Report how many lines of the listing include the word "cone"; nothing else should be written.
*** Begin section ***
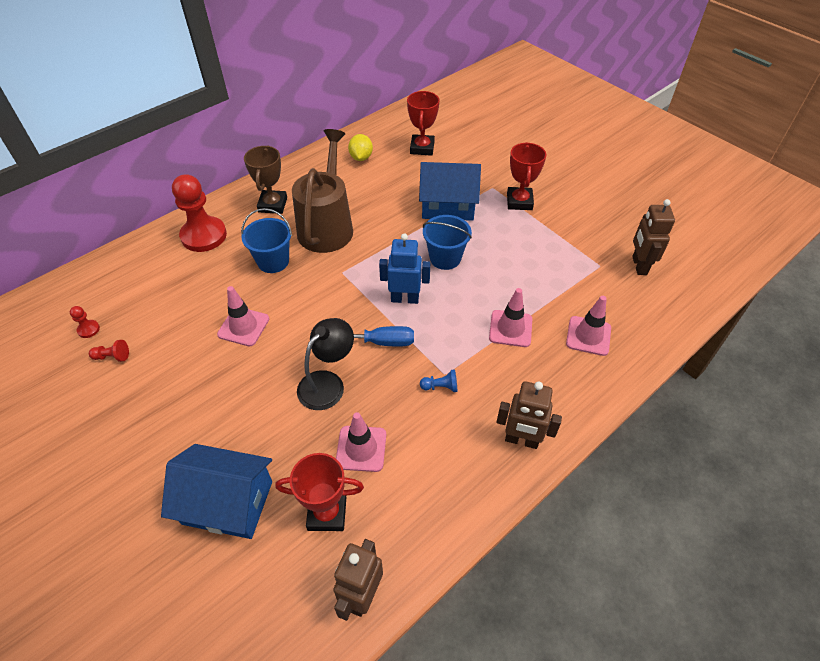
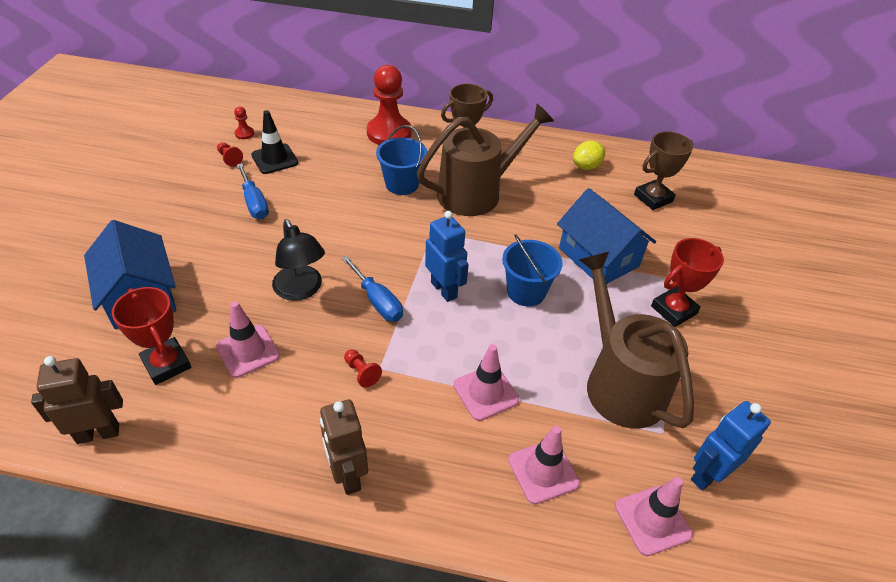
camera: 50 degrees right, 5 degrees down
pink traffic cone [217,286,269,346] -> pink traffic cone moved to [615,477,693,556]
black lamp [297,318,354,410] -> black lamp turned 60 degrees clockwise [272,219,325,301]
red trophy [407,91,439,156] -> brown trophy [634,131,693,210]
blue pawn [420,369,457,392] -> red pawn [344,349,382,388]
brown robot [632,199,675,275] -> blue robot [691,401,771,490]
none -> blue screwdriver [237,163,269,219]
none -> black traffic cone [251,110,298,174]
none -> brown watering can [579,252,694,429]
*** End section ***
* _Reply_
2